**EXERCISE DATA:**
----

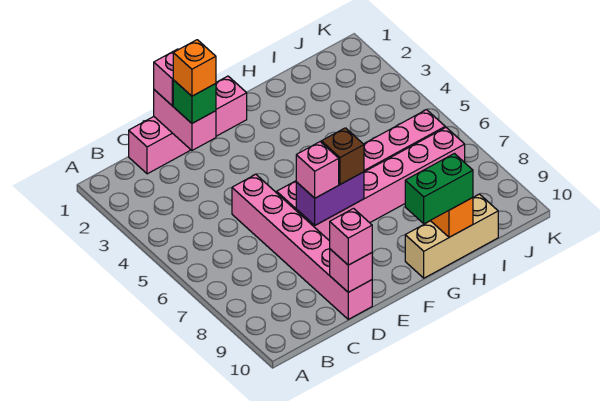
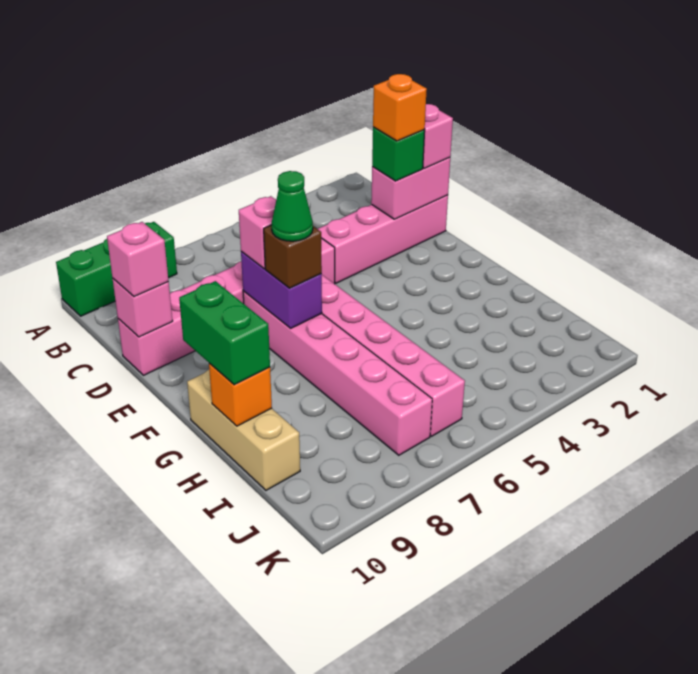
none -> green brick A8:A10 level 1
pink brick C1:F1 level 1 -> pink brick D1:D4 level 1
none -> green cone F7 level 4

----

**PROBLEM DESCRIPTION:**
The answer must be a single number: the count of lines in the data that include the word "none".

**FINISHED TASK:**
2